### What you will do
Starting from the line that holds "R10: 10 (U1/TXD, VIN) -> none", print each remaining line of the entries exactly, ending with the last.

-- Exercise data follows --

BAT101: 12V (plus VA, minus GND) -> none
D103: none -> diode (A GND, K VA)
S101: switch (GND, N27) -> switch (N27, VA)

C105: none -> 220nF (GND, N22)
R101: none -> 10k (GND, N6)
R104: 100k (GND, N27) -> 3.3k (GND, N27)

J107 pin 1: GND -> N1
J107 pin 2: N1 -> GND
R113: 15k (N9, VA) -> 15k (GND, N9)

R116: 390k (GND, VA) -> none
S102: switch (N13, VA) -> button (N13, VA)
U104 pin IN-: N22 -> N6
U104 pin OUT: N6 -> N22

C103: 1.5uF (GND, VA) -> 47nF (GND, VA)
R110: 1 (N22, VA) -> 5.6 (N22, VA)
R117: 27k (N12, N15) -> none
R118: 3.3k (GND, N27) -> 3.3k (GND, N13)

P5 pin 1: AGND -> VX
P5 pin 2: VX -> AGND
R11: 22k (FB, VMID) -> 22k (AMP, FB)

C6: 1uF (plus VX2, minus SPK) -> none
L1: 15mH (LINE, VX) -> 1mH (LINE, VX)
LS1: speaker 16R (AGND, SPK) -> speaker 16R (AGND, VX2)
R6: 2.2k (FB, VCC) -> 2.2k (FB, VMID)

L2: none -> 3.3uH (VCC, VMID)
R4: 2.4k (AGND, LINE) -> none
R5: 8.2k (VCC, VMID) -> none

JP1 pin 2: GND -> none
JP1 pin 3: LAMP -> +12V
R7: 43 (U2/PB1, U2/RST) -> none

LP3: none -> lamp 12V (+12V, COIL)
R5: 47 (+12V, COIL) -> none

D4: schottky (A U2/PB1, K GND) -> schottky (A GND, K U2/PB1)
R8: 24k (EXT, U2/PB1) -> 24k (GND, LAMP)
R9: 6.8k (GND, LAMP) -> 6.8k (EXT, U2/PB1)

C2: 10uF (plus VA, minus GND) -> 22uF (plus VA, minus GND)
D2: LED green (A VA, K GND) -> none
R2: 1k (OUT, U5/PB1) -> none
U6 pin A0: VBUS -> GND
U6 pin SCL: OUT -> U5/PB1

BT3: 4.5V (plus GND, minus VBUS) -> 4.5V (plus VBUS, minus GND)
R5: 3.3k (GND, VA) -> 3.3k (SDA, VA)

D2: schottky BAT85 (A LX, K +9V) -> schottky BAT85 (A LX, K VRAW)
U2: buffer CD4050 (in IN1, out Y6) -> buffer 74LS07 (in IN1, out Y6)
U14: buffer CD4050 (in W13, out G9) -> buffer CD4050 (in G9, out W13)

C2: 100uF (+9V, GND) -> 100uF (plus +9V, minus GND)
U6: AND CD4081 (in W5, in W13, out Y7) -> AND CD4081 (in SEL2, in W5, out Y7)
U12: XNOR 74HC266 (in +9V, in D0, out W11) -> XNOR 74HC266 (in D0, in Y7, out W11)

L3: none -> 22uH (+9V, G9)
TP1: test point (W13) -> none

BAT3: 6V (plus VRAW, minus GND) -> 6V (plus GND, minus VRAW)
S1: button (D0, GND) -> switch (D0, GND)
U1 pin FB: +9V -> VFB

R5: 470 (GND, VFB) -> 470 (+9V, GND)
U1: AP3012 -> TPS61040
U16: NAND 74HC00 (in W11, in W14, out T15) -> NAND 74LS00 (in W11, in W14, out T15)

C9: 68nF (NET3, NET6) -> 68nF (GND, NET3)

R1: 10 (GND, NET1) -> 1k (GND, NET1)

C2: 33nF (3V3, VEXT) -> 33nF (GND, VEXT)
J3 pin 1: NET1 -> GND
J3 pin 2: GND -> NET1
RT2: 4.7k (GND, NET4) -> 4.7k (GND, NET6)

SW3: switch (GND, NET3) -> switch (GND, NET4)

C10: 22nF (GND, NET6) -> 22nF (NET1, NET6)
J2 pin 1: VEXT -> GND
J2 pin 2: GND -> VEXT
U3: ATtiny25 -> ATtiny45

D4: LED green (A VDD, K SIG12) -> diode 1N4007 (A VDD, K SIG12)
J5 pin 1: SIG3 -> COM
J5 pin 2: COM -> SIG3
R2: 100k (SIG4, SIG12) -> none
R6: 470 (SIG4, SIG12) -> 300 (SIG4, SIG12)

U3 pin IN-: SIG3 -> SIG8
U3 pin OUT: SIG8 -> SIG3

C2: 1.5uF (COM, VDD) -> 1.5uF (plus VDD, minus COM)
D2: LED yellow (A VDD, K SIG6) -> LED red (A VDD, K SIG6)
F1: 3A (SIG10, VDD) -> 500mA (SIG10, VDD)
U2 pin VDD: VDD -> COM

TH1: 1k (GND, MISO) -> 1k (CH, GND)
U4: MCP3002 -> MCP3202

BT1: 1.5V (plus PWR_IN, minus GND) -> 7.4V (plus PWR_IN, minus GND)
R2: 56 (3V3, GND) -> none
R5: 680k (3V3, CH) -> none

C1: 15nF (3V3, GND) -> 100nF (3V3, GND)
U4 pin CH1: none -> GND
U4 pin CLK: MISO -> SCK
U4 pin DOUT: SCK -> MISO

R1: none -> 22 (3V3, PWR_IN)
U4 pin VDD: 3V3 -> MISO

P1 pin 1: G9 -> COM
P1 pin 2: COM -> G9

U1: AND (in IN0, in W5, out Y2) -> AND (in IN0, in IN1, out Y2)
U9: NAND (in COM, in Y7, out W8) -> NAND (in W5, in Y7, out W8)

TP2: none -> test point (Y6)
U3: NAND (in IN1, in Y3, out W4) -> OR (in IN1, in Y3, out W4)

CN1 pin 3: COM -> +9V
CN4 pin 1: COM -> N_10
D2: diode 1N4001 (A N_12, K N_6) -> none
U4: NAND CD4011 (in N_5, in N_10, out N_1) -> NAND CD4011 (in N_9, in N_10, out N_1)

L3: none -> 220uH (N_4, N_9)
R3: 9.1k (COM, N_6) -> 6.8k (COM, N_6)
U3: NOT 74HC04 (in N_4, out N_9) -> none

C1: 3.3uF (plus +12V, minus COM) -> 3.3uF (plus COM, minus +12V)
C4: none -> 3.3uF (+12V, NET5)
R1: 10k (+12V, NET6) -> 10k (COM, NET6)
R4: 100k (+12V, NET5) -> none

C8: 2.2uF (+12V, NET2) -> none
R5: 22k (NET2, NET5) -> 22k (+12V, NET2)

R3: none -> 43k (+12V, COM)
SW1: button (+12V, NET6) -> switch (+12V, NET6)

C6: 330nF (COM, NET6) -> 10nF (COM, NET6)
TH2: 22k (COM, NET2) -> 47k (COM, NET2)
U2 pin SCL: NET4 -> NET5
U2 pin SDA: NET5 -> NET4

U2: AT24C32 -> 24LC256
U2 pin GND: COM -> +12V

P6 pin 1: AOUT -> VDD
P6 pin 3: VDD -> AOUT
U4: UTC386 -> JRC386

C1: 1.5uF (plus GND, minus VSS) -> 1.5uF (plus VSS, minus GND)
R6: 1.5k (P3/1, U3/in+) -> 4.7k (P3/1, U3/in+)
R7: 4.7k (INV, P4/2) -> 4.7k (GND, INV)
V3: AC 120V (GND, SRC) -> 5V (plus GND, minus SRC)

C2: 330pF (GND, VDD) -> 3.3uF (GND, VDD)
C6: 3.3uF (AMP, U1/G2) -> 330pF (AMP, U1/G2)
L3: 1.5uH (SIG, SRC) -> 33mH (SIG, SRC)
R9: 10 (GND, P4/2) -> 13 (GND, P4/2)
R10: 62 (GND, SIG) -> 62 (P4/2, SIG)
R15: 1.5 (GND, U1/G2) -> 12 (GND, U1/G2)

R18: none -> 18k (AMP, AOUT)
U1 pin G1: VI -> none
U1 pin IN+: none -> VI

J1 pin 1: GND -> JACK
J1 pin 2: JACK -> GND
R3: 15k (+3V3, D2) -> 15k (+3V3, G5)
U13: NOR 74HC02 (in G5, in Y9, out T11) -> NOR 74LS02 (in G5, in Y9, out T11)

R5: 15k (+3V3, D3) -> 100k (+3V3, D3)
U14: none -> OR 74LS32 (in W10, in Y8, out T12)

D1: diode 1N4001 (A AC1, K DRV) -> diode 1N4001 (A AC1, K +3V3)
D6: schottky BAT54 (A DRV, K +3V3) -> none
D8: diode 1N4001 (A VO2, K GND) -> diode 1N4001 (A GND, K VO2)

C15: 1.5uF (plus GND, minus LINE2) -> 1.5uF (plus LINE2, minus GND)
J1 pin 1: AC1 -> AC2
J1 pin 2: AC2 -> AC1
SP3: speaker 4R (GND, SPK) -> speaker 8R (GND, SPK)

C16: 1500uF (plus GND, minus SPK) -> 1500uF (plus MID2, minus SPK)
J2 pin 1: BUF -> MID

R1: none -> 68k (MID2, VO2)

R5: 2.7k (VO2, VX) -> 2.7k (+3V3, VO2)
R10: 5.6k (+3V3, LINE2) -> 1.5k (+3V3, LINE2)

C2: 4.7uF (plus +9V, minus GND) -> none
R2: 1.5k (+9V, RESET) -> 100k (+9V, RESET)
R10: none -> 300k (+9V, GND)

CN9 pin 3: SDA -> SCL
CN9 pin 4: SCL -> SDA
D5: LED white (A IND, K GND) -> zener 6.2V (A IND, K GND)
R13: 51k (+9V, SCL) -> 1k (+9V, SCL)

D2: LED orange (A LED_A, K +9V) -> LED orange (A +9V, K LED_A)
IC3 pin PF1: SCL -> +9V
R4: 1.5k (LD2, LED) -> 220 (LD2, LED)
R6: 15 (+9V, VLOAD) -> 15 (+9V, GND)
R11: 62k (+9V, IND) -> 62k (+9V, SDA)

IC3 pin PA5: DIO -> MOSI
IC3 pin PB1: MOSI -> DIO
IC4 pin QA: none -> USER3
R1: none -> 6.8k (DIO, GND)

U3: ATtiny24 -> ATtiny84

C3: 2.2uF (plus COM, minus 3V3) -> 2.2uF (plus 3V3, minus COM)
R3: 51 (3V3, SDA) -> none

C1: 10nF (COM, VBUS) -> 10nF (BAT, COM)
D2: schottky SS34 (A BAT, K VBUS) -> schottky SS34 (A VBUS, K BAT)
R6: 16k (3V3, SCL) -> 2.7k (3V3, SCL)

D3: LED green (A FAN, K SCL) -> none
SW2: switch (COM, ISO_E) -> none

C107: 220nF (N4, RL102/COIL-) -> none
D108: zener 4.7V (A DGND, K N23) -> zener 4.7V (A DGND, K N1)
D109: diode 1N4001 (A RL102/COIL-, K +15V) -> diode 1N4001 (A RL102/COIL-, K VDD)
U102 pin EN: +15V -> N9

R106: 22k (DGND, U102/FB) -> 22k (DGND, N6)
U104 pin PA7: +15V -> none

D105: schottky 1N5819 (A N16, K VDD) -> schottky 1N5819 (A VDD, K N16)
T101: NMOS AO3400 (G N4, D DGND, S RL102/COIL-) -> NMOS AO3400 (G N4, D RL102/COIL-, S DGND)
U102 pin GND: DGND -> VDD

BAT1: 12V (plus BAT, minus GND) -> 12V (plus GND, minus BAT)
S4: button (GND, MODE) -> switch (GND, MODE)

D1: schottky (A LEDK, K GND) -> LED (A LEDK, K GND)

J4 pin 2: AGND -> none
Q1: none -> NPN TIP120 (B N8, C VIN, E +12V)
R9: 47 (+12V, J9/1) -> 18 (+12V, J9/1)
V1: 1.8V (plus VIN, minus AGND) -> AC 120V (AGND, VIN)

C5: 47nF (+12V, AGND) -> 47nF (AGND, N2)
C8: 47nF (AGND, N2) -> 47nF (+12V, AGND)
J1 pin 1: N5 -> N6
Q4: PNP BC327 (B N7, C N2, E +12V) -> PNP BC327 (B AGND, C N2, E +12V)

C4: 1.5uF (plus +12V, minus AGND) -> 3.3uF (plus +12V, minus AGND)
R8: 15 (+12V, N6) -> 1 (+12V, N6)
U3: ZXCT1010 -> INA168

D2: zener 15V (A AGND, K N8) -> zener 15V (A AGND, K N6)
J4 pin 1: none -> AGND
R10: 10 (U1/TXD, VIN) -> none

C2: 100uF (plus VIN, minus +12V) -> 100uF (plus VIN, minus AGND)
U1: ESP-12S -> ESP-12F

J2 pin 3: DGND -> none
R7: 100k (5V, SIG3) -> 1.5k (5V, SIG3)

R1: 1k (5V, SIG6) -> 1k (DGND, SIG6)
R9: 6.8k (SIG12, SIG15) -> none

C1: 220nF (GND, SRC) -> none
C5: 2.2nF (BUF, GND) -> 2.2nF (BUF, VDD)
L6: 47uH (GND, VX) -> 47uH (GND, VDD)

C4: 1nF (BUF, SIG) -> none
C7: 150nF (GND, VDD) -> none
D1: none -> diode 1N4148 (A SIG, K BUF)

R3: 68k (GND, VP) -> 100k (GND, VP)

-- Exercise data concluded --

### Solved problem
R10: 10 (U1/TXD, VIN) -> none

C2: 100uF (plus VIN, minus +12V) -> 100uF (plus VIN, minus AGND)
U1: ESP-12S -> ESP-12F

J2 pin 3: DGND -> none
R7: 100k (5V, SIG3) -> 1.5k (5V, SIG3)

R1: 1k (5V, SIG6) -> 1k (DGND, SIG6)
R9: 6.8k (SIG12, SIG15) -> none

C1: 220nF (GND, SRC) -> none
C5: 2.2nF (BUF, GND) -> 2.2nF (BUF, VDD)
L6: 47uH (GND, VX) -> 47uH (GND, VDD)

C4: 1nF (BUF, SIG) -> none
C7: 150nF (GND, VDD) -> none
D1: none -> diode 1N4148 (A SIG, K BUF)

R3: 68k (GND, VP) -> 100k (GND, VP)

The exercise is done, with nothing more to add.